-------- Information shown --------
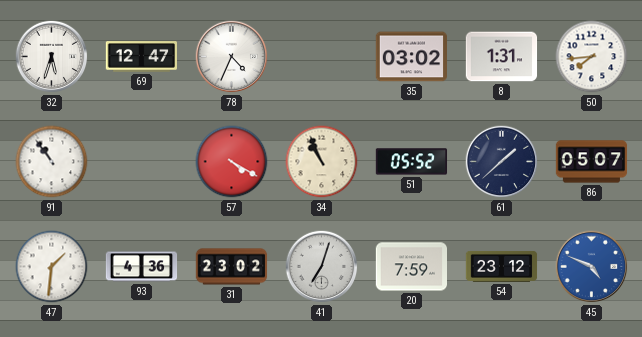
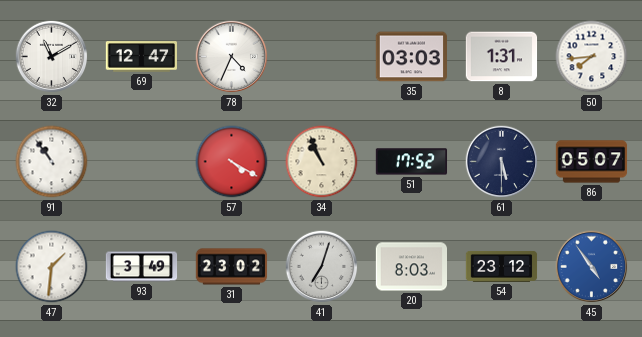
32: 5:33 -> 11:10
35: 03:02 -> 03:03
51: 05:52 -> 17:52
61: 1:38 -> 5:30
93: 4:36 -> 3:49
20: 7:59 -> 8:03
45: 4:49 -> 4:54
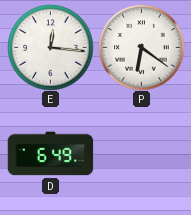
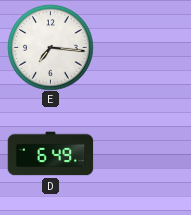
E: 12:16 -> 7:16
P: 6:21 -> none
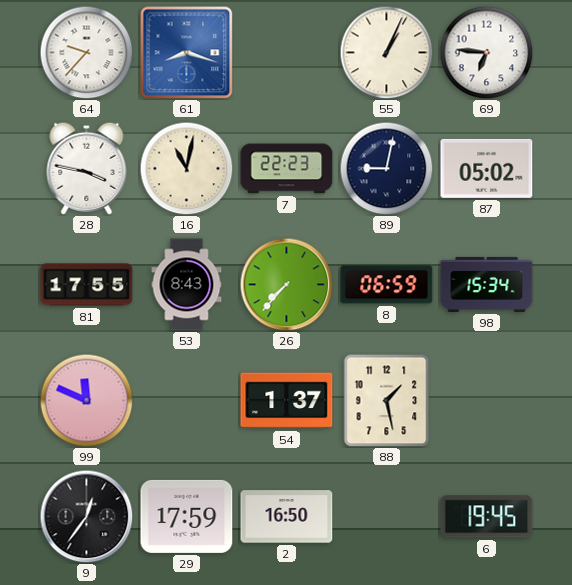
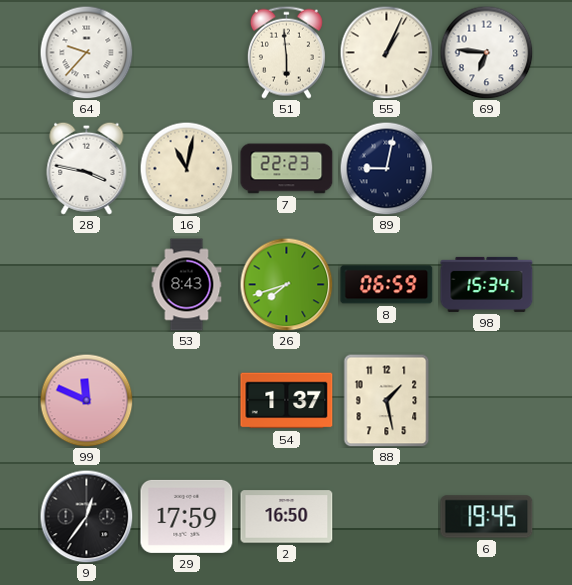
61: 8:18 -> none
51: none -> 5:59
87: 05:02 -> none
81: 17:55 -> none
26: 7:37 -> 7:42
--------
## What you have to do:
Copy out every line from the rows above without changing any of them, and leave out the pictures.

## Expected output:
32: 5:33 -> 11:10
35: 03:02 -> 03:03
51: 05:52 -> 17:52
61: 1:38 -> 5:30
93: 4:36 -> 3:49
20: 7:59 -> 8:03
45: 4:49 -> 4:54
E: 12:16 -> 7:16
P: 6:21 -> none
61: 8:18 -> none
51: none -> 5:59
87: 05:02 -> none
81: 17:55 -> none
26: 7:37 -> 7:42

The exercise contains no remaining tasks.